#### [Problem to work on]
Locate, in the data below, the line that contains "white tile G10" and the line that contains "lime brick J11:K11"; reproduce exactly those two lines and every line between them, nothing more.

#### [Supplied material]
•••••
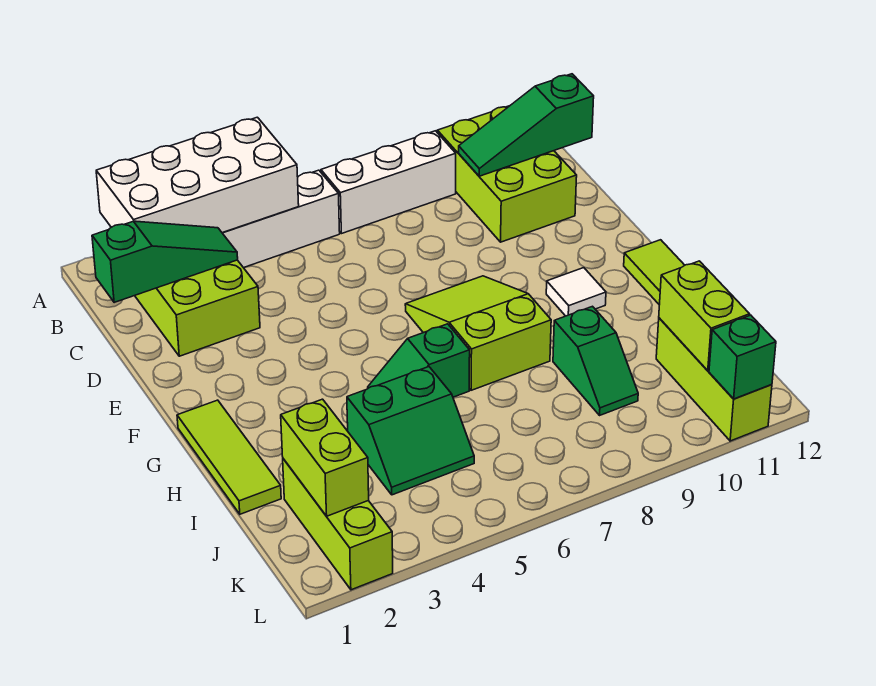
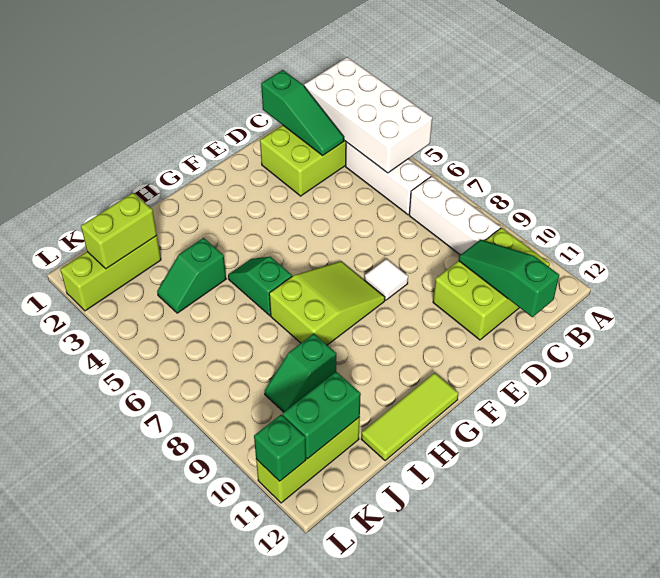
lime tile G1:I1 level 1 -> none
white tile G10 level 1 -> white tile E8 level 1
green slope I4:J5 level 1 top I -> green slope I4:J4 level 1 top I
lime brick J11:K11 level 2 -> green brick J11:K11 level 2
•••••
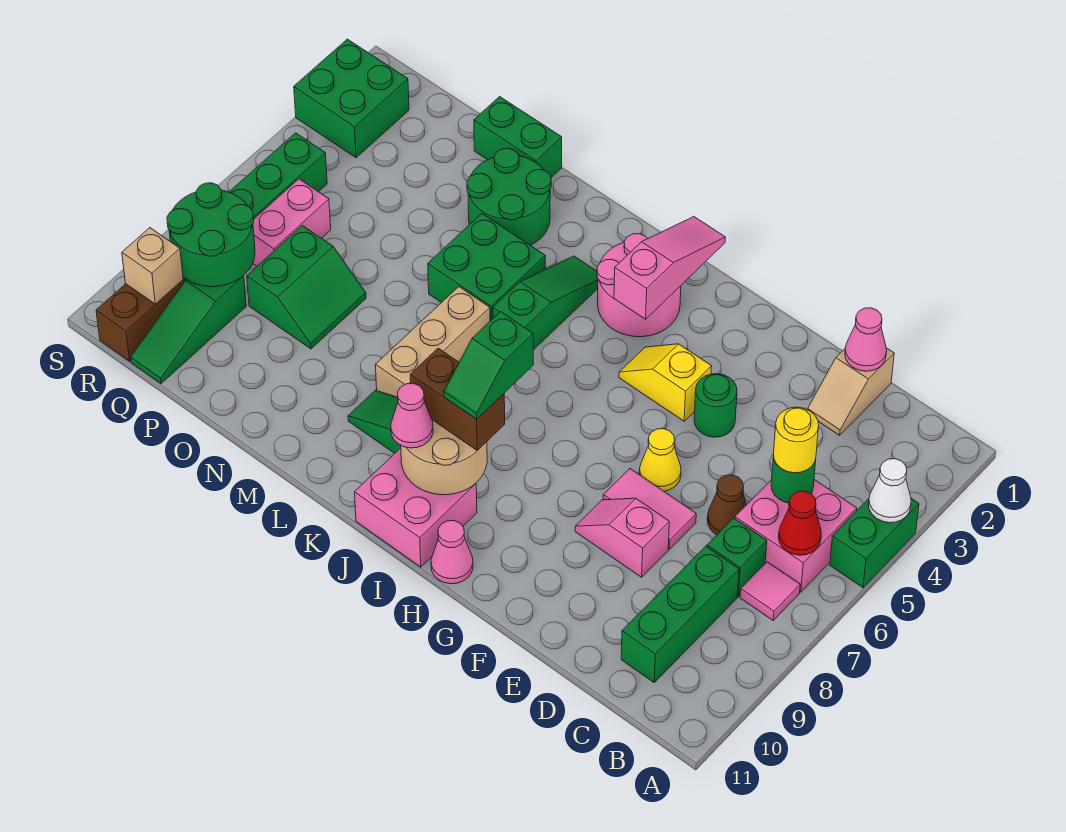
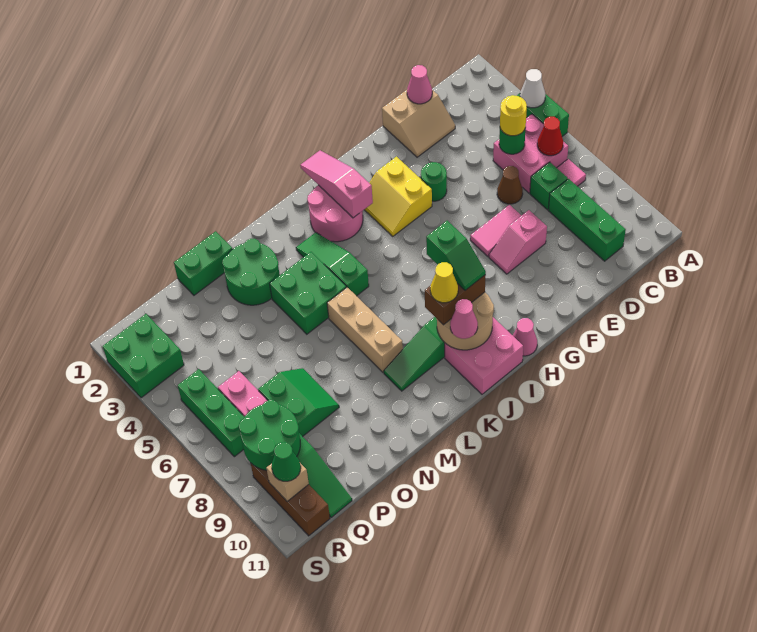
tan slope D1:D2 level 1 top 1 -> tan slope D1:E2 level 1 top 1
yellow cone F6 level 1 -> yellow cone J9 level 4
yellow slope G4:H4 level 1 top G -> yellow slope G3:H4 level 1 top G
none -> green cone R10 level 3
•••••
#### [Task result]
white tile G10 level 1 -> white tile E8 level 1
green slope I4:J5 level 1 top I -> green slope I4:J4 level 1 top I
lime brick J11:K11 level 2 -> green brick J11:K11 level 2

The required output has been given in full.